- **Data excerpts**
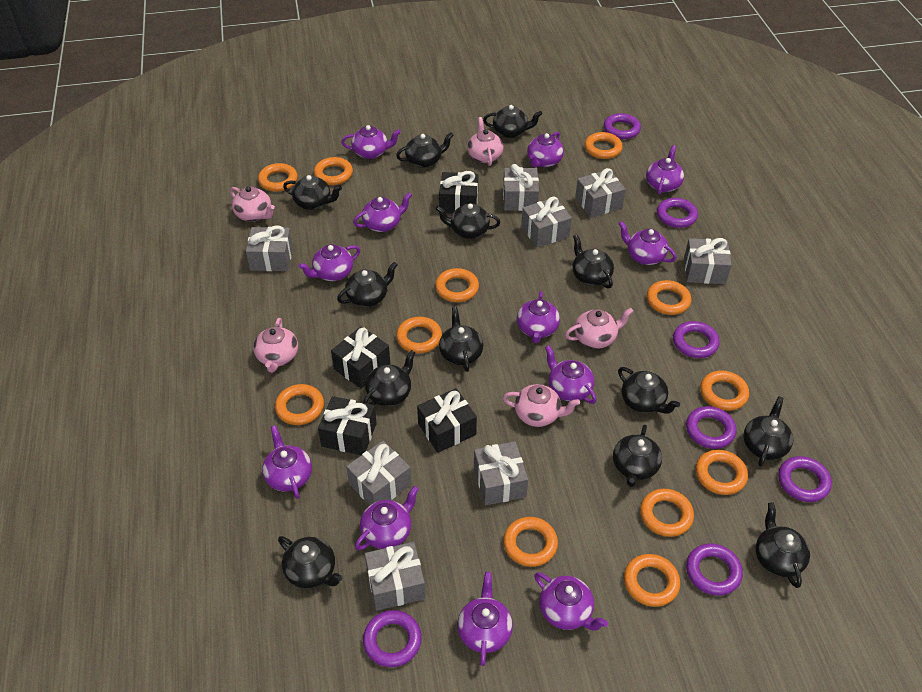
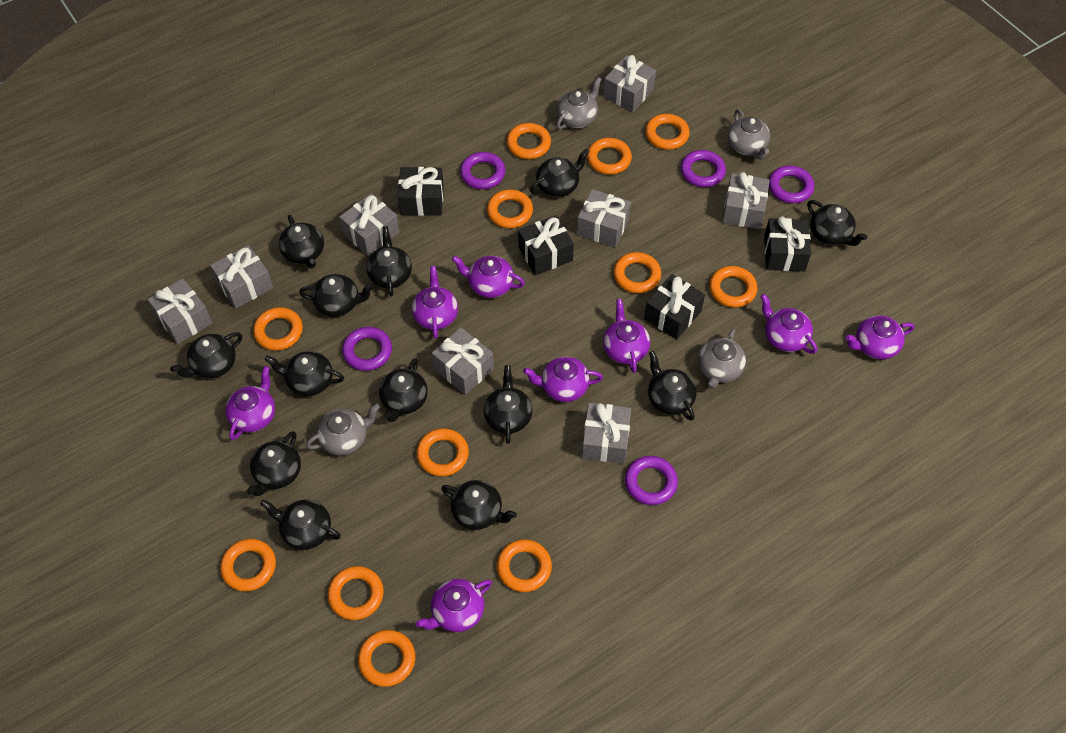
grey teapot: 0 -> 4
pink teapot: 5 -> 0
purple ring: 7 -> 5
purple teapot: 12 -> 8

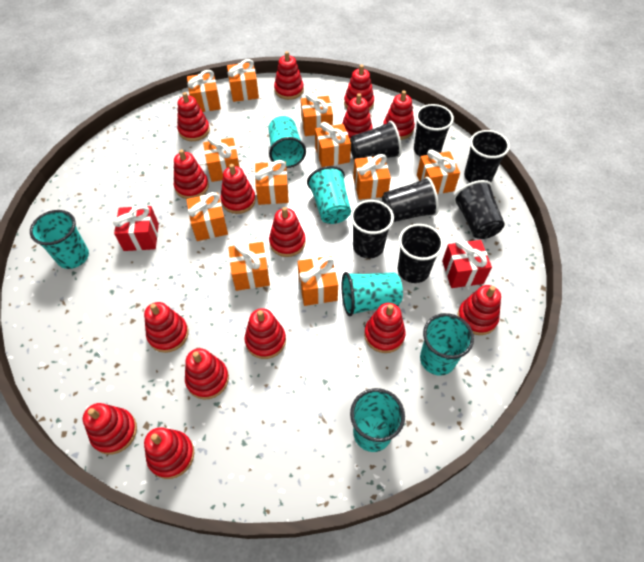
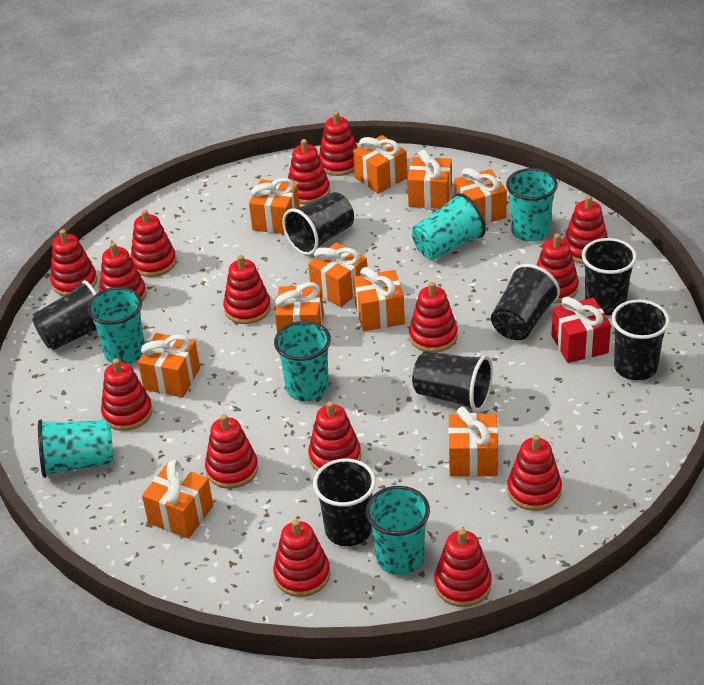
orange gift: 11 -> 10
red gift: 2 -> 1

- **Task description**
Copy every record exactly, but skip the pictures.

- **Answer**
grey teapot: 0 -> 4
pink teapot: 5 -> 0
purple ring: 7 -> 5
purple teapot: 12 -> 8

orange gift: 11 -> 10
red gift: 2 -> 1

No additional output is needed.